*** Data in this exercise ***

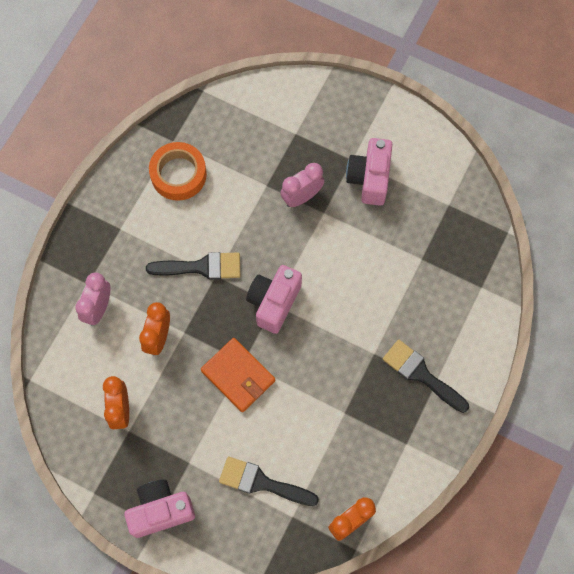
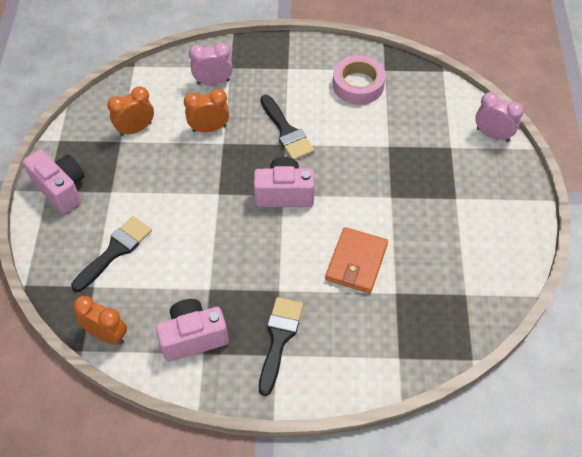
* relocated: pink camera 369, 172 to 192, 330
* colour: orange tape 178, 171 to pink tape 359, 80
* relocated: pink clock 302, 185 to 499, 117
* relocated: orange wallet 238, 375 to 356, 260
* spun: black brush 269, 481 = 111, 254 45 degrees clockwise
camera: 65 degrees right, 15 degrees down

***
*** Data in this exercise ***

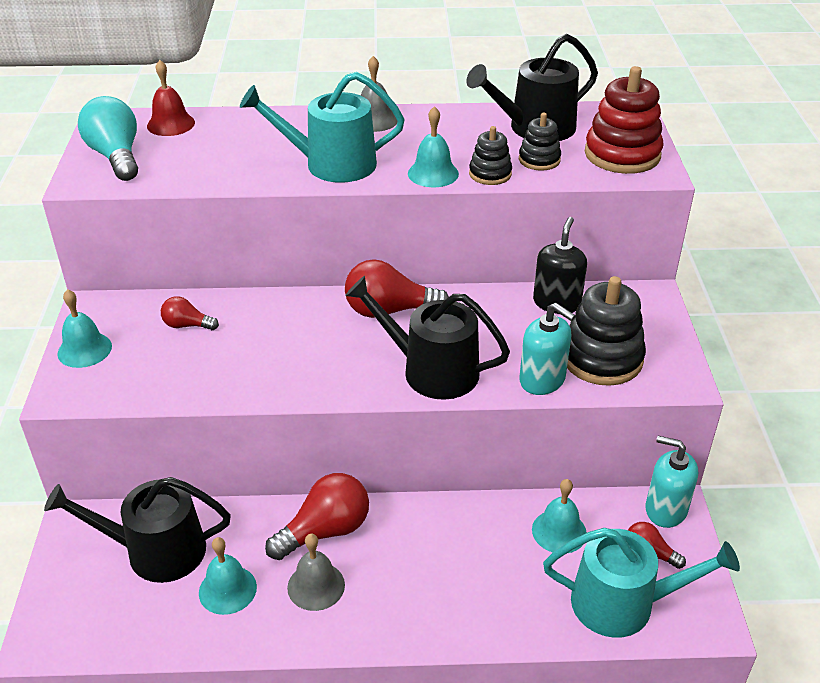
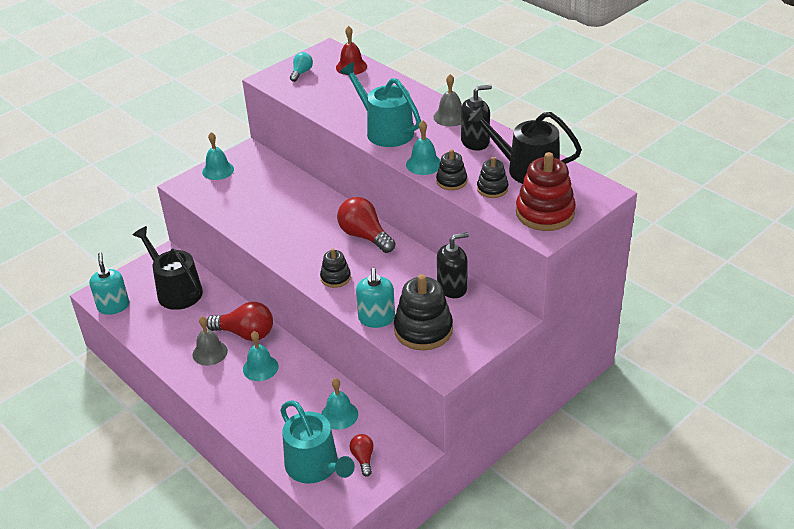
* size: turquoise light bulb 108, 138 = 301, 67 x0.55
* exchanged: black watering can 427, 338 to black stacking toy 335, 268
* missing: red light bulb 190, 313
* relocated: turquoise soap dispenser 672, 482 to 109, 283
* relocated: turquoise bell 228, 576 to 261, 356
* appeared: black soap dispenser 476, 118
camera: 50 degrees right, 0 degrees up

***
*** Data in this exercise ***

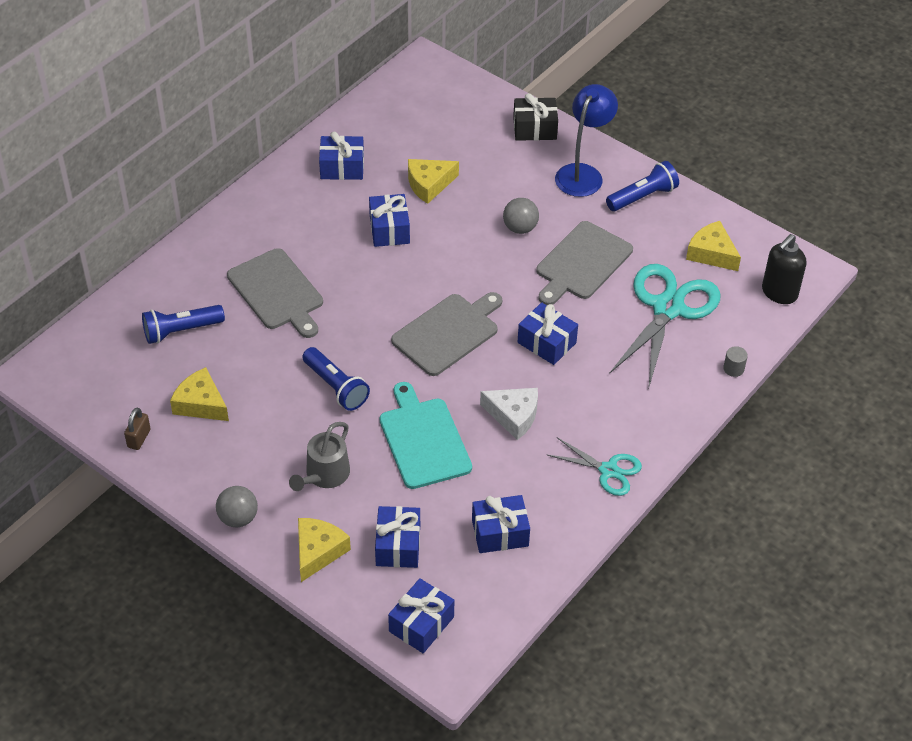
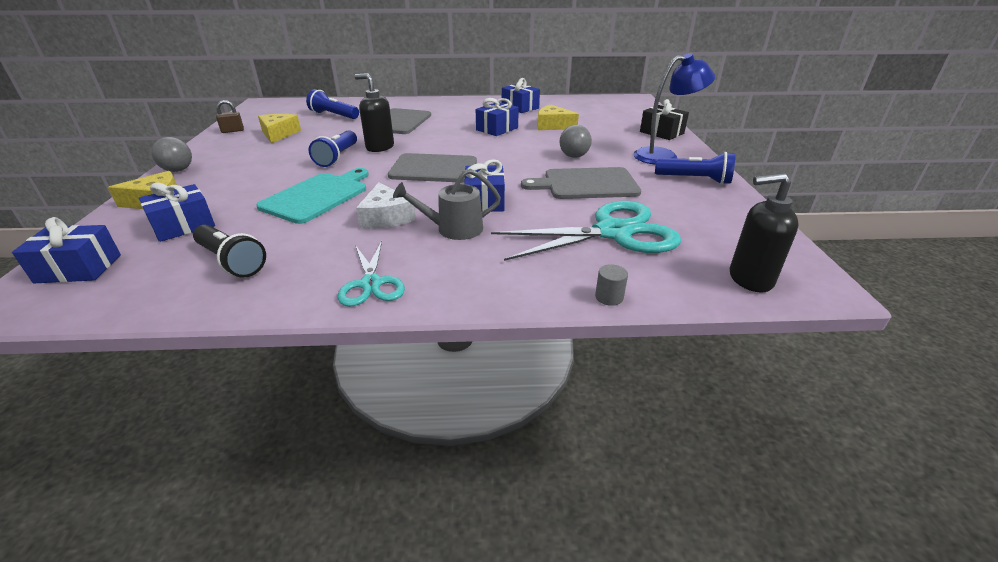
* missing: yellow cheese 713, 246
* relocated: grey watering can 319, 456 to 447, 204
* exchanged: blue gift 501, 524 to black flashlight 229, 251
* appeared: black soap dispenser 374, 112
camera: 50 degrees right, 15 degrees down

***

▶ **Your instructions**
Look through the material and copy each line that has "appeared".

▶ **Problem solution**
* appeared: black soap dispenser 476, 118
* appeared: black soap dispenser 374, 112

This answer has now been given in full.